─── PROVIDED INFORMATION ───

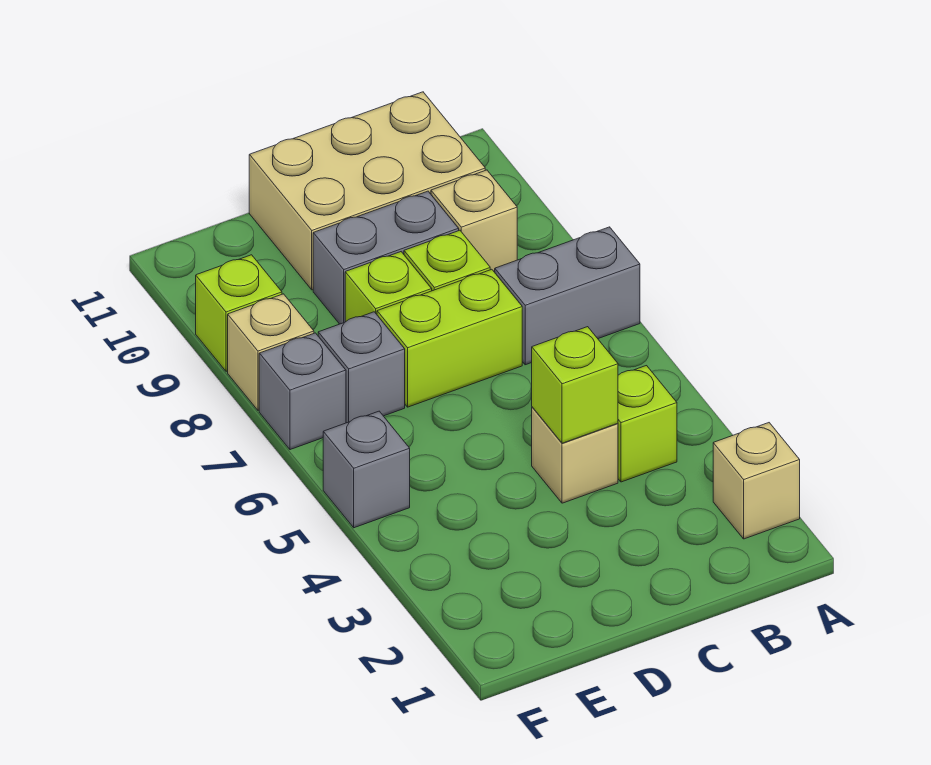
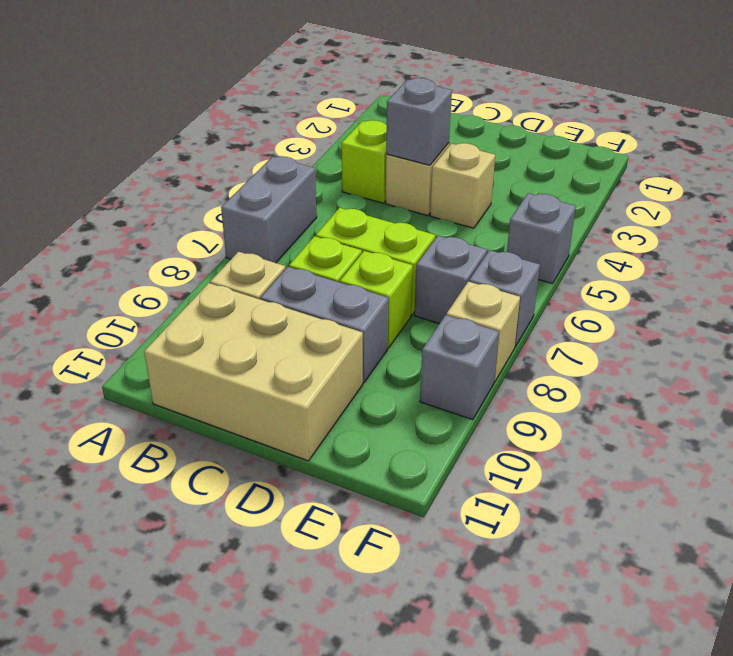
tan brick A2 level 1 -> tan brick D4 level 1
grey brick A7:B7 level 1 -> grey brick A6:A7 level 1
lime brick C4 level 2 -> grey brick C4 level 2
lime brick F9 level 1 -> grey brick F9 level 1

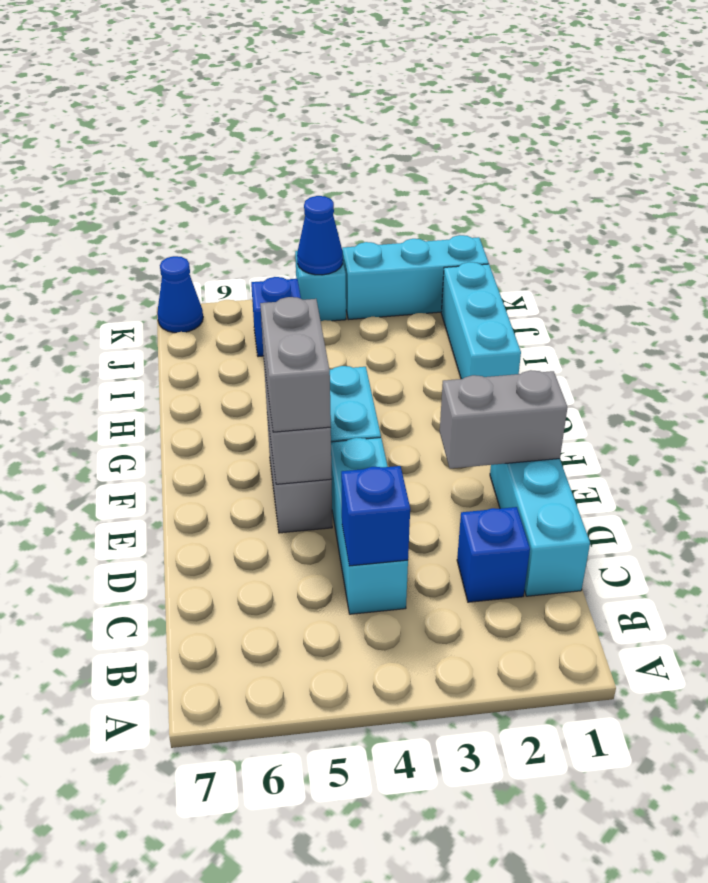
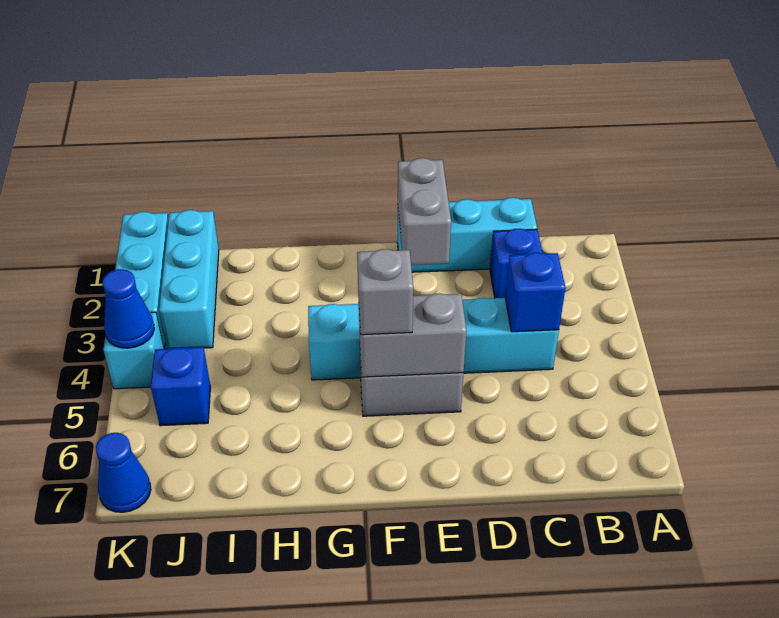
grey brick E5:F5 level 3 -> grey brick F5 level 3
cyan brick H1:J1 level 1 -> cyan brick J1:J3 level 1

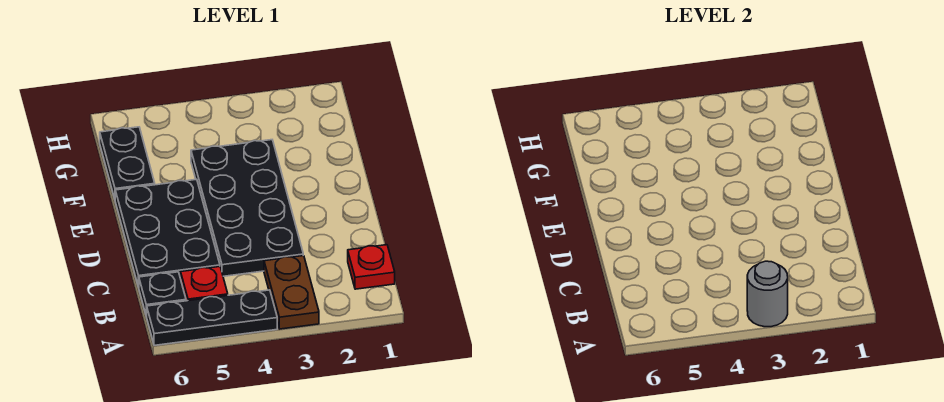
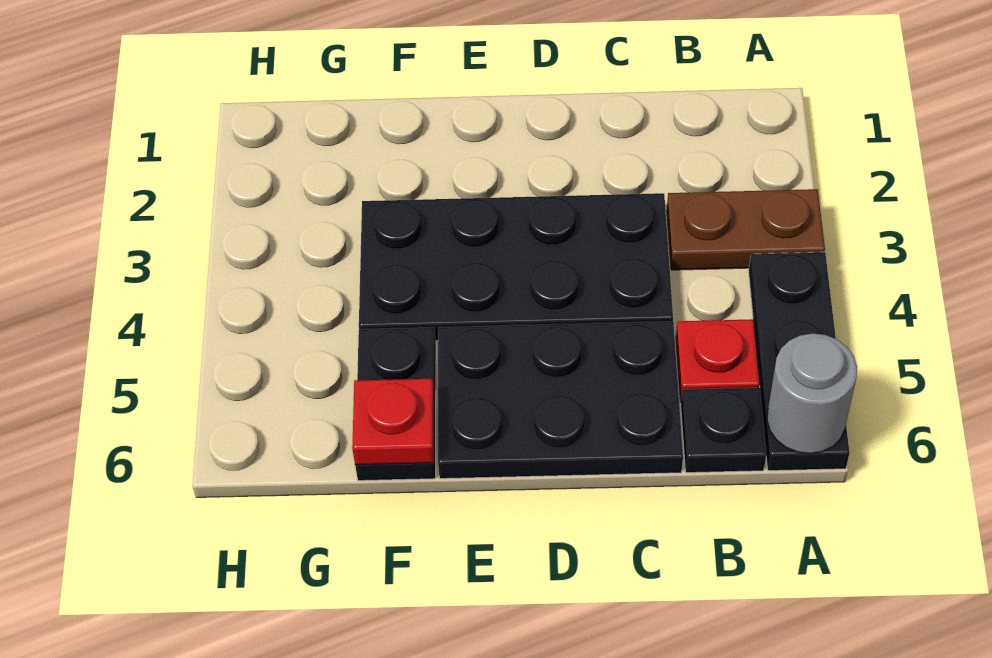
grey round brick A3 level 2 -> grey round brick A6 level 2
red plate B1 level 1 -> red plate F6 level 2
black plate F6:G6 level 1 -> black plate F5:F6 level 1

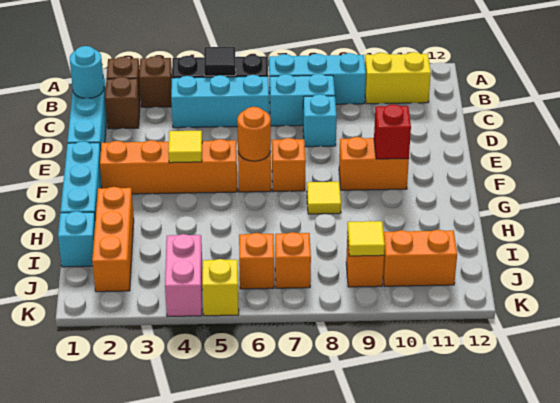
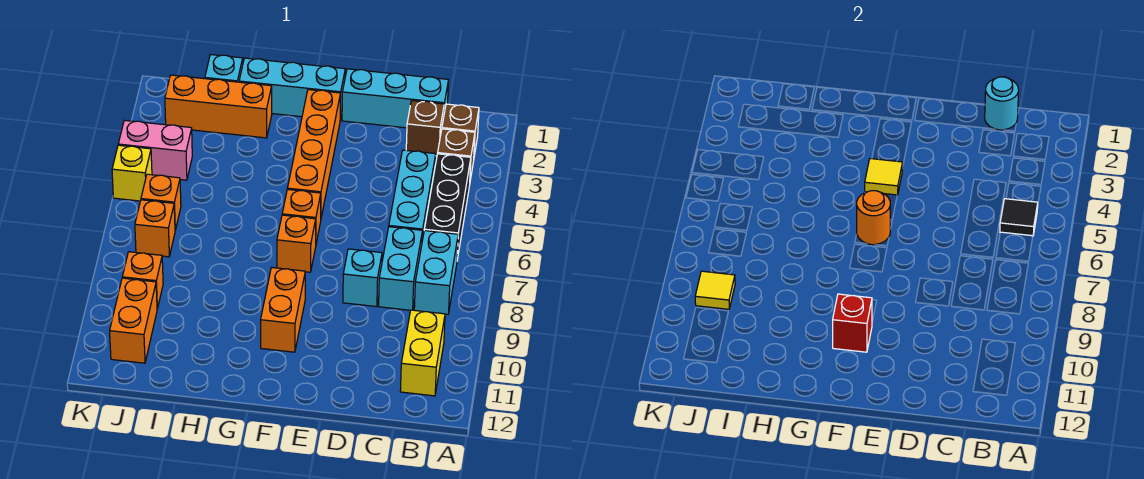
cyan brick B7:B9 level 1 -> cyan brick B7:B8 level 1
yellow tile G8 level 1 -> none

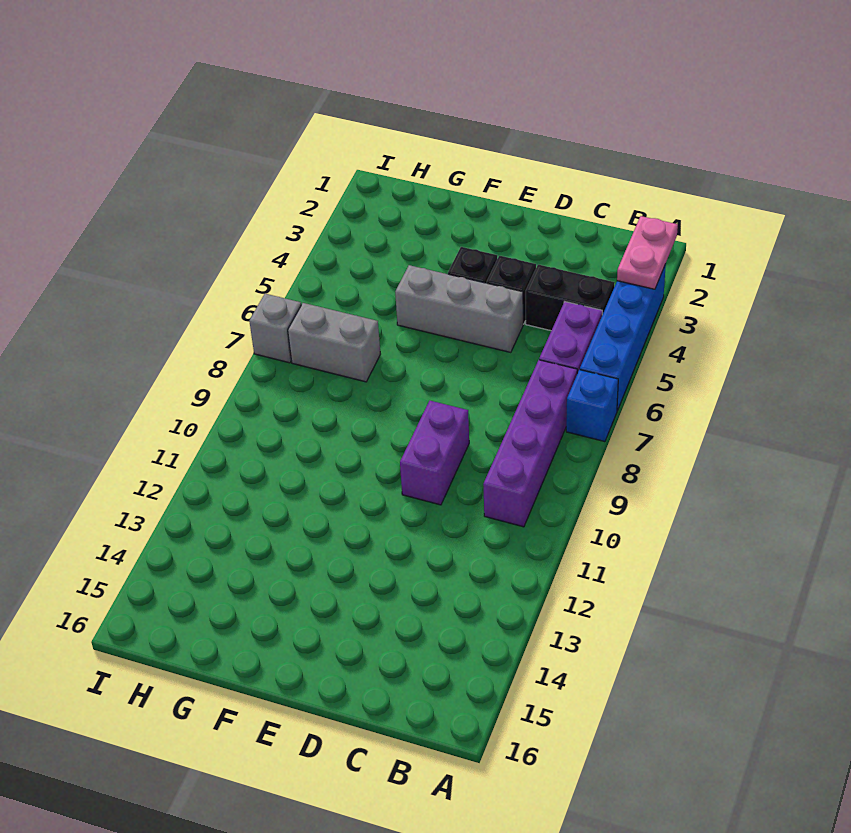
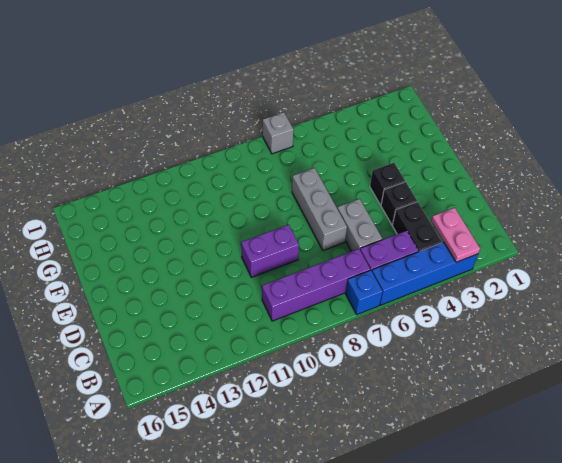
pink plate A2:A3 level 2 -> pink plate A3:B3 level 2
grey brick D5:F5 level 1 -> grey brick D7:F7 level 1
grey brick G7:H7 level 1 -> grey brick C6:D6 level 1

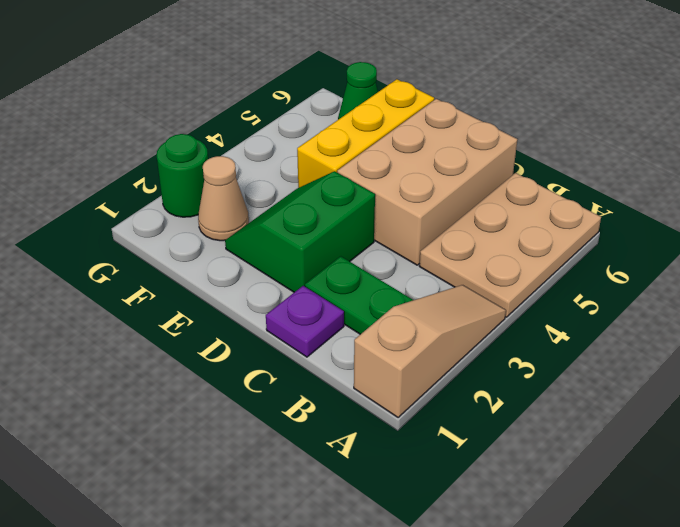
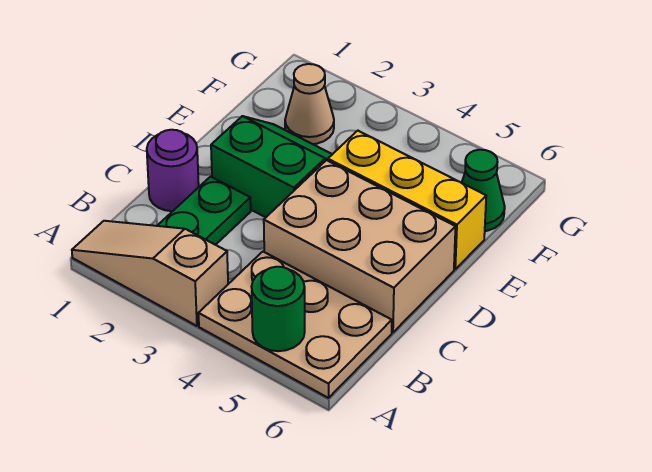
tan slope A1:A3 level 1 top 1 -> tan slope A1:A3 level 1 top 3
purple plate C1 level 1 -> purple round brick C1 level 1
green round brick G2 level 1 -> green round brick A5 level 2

───

TASK STATEMENT: Everything in the listing must be copied exactly except the pictures.

SOLUTION TO THIS PROBLEM:
tan brick A2 level 1 -> tan brick D4 level 1
grey brick A7:B7 level 1 -> grey brick A6:A7 level 1
lime brick C4 level 2 -> grey brick C4 level 2
lime brick F9 level 1 -> grey brick F9 level 1

grey brick E5:F5 level 3 -> grey brick F5 level 3
cyan brick H1:J1 level 1 -> cyan brick J1:J3 level 1

grey round brick A3 level 2 -> grey round brick A6 level 2
red plate B1 level 1 -> red plate F6 level 2
black plate F6:G6 level 1 -> black plate F5:F6 level 1

cyan brick B7:B9 level 1 -> cyan brick B7:B8 level 1
yellow tile G8 level 1 -> none

pink plate A2:A3 level 2 -> pink plate A3:B3 level 2
grey brick D5:F5 level 1 -> grey brick D7:F7 level 1
grey brick G7:H7 level 1 -> grey brick C6:D6 level 1

tan slope A1:A3 level 1 top 1 -> tan slope A1:A3 level 1 top 3
purple plate C1 level 1 -> purple round brick C1 level 1
green round brick G2 level 1 -> green round brick A5 level 2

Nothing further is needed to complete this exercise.